— Data section —

*** Begin section ***

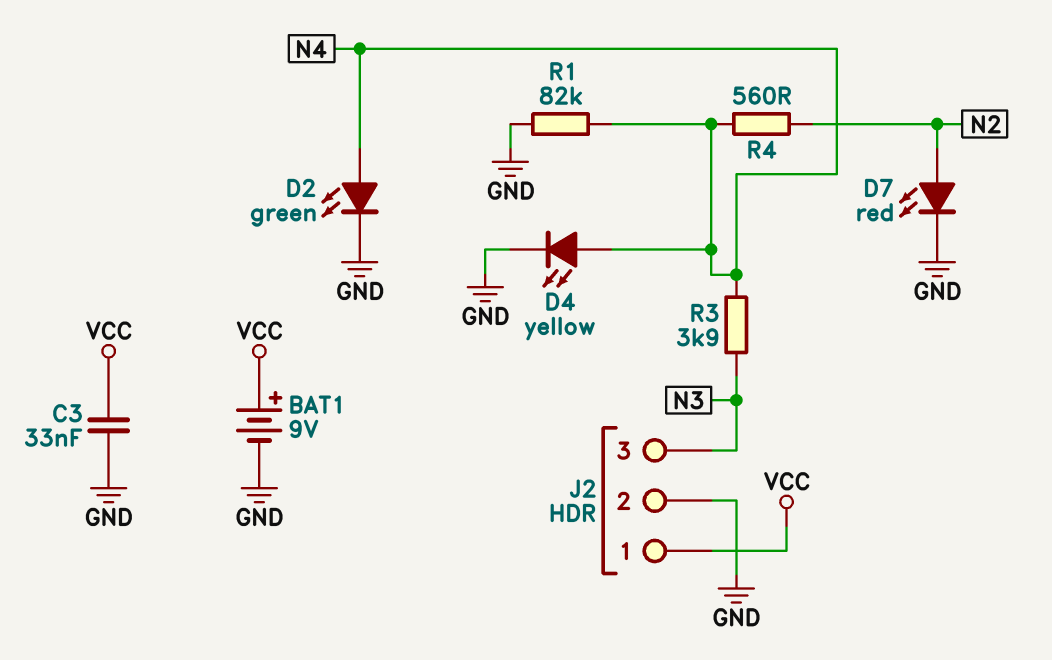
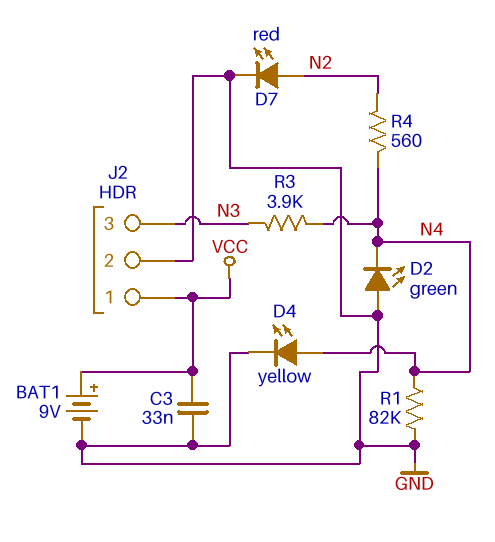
D2: LED green (A N4, K GND) -> LED green (A GND, K N4)

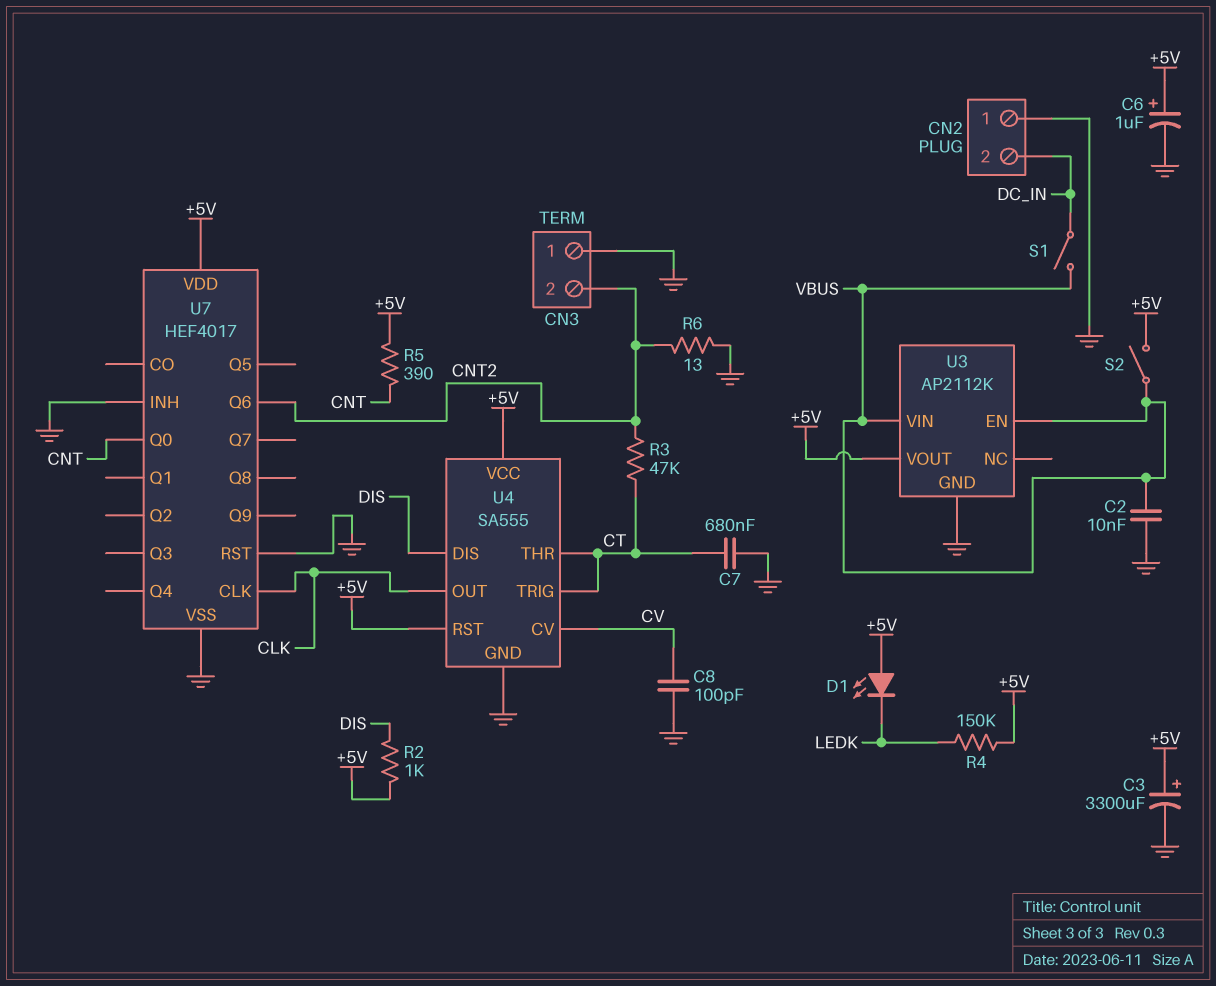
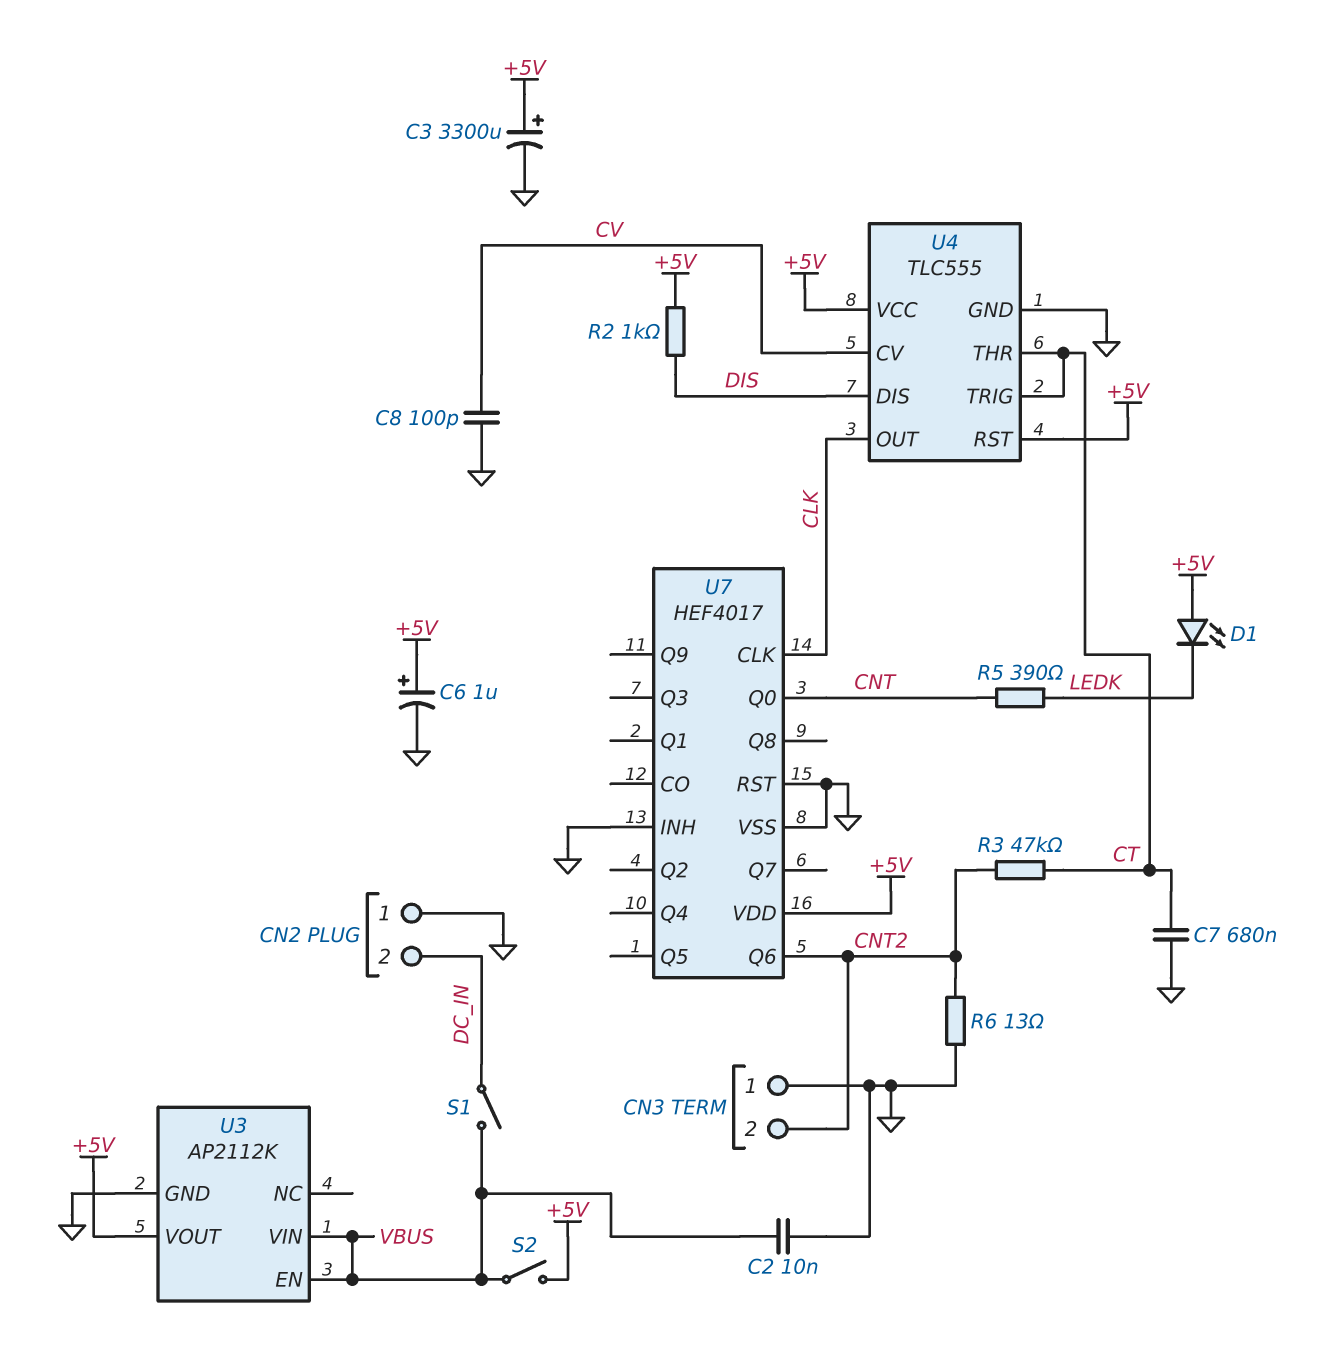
R4: 150k (+5V, LEDK) -> none
R5: 390 (+5V, CNT) -> 390 (CNT, LEDK)
U4: SA555 -> TLC555

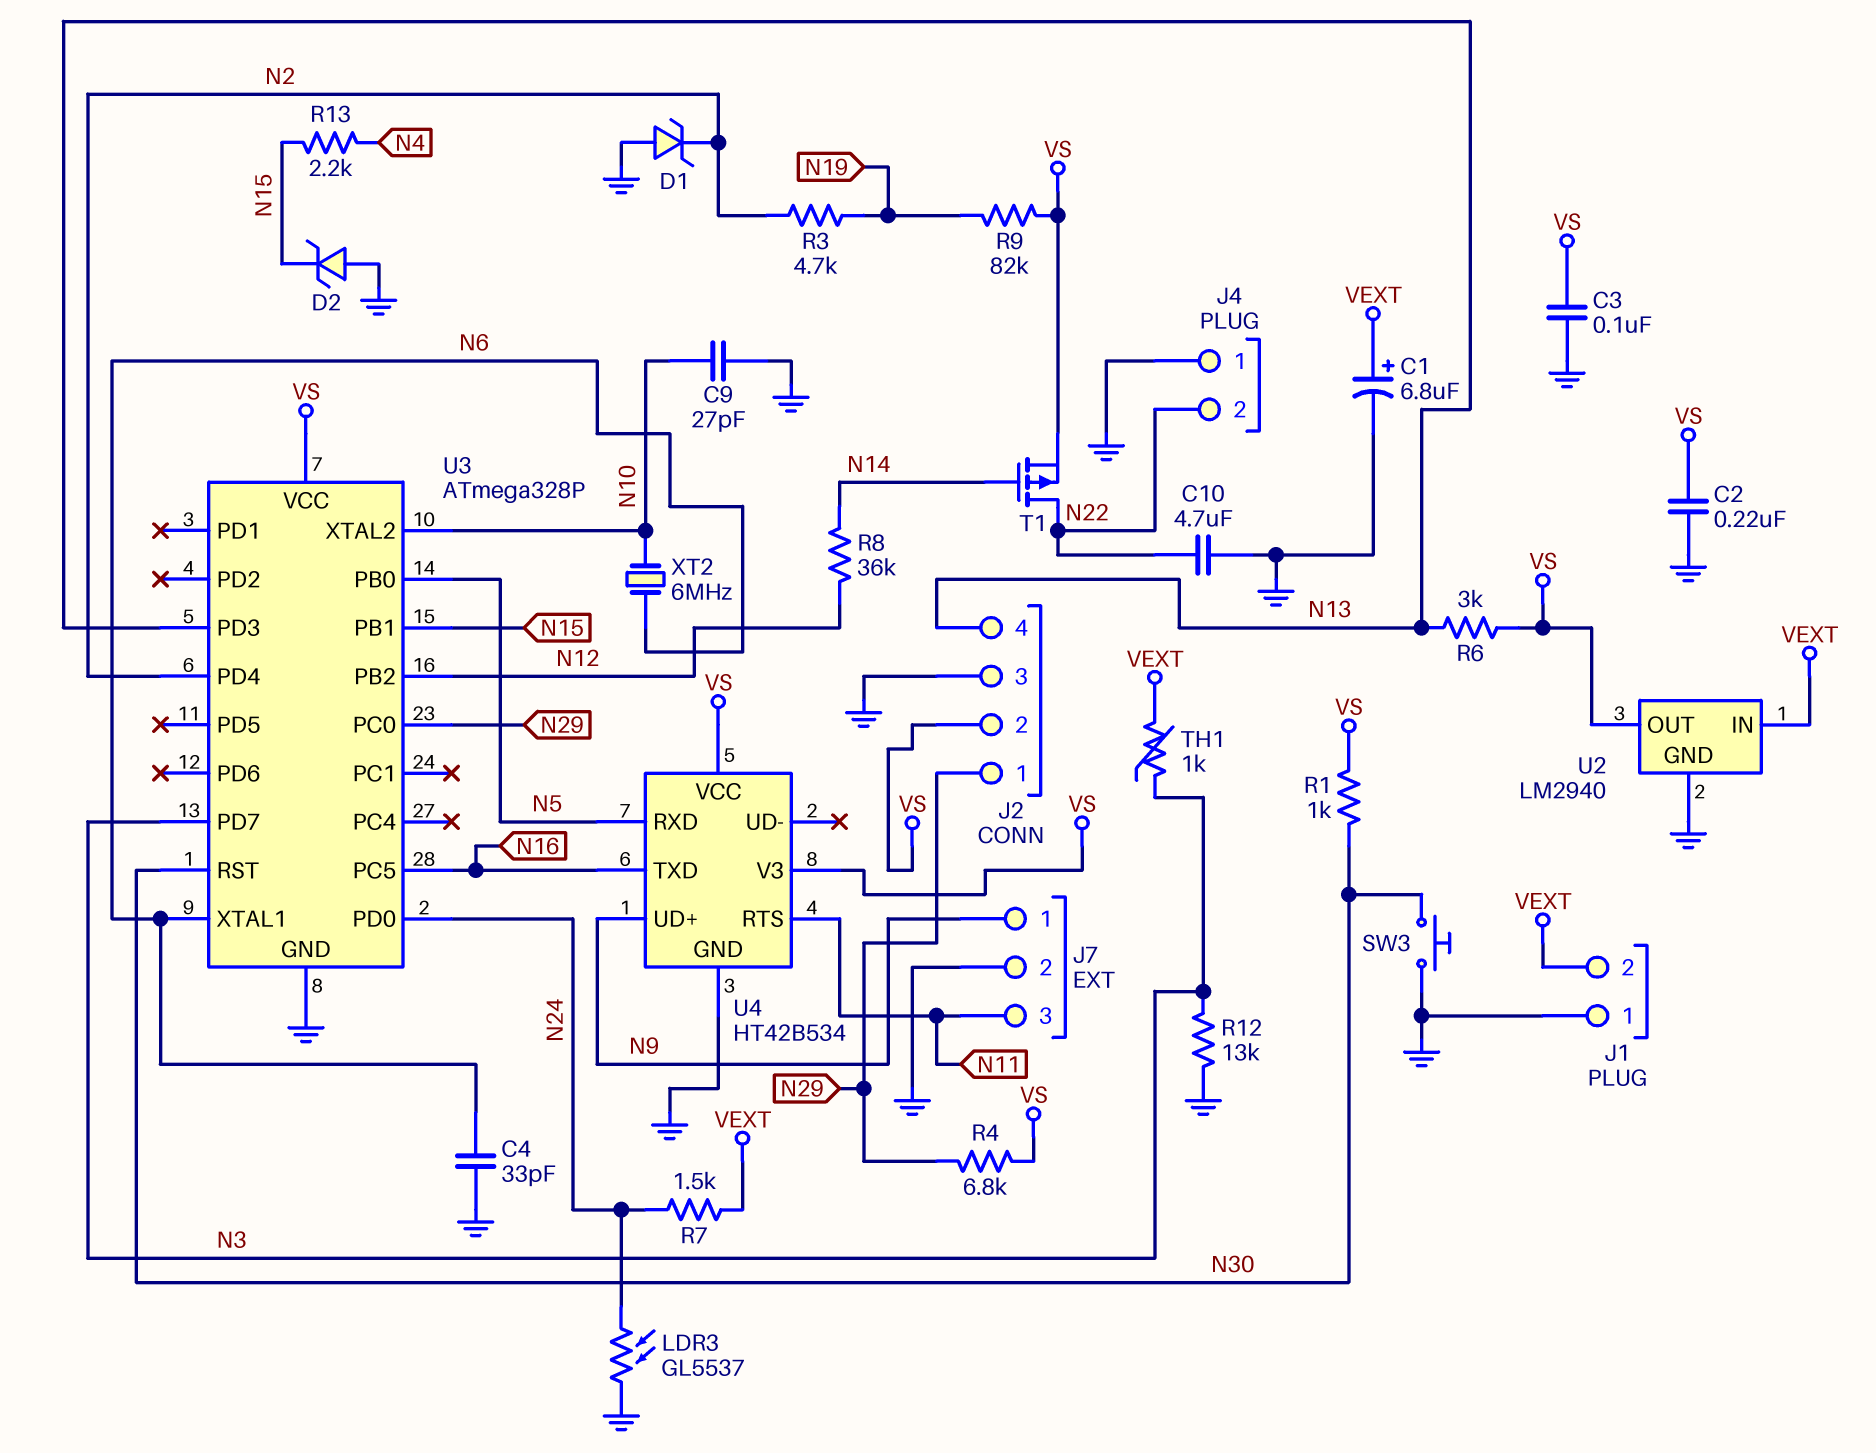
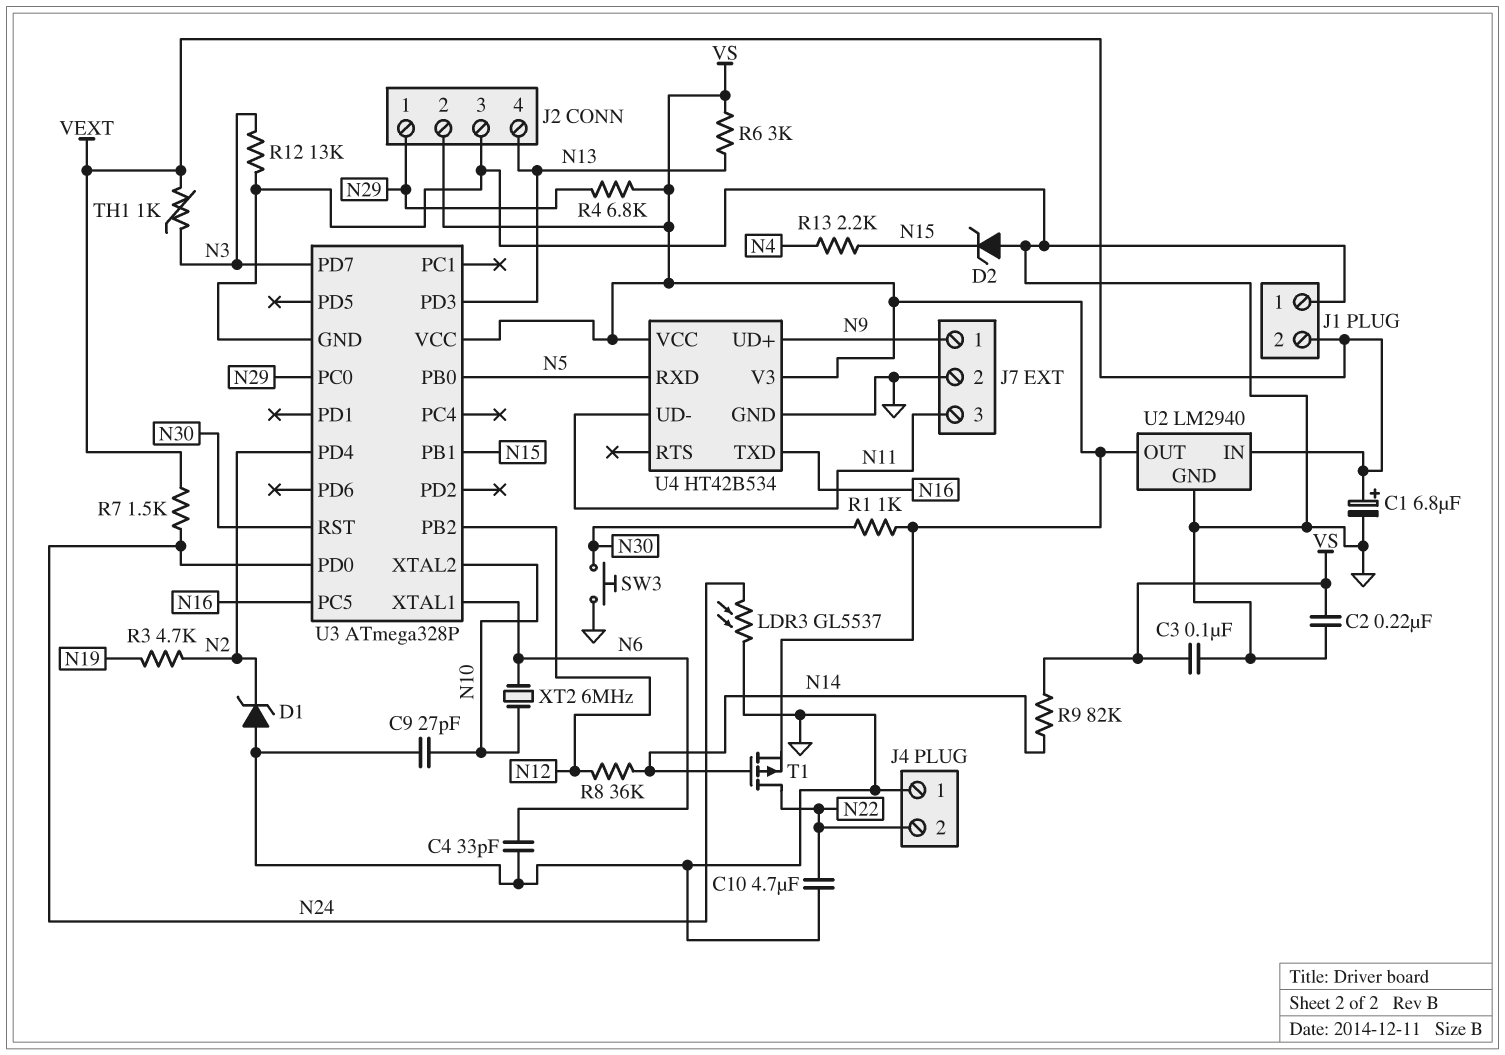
R9: 82k (N19, VS) -> 82k (N14, VS)
U4 pin RTS: N11 -> none
U4 pin UD-: none -> N11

*** End section ***

— Problem to solve —
Your reply should hold only the lines running from the one with "U4: SA555 -> TLC555" to the end of the data above, set down exactly, pictures omitted.

— Answer for the task —
U4: SA555 -> TLC555

R9: 82k (N19, VS) -> 82k (N14, VS)
U4 pin RTS: N11 -> none
U4 pin UD-: none -> N11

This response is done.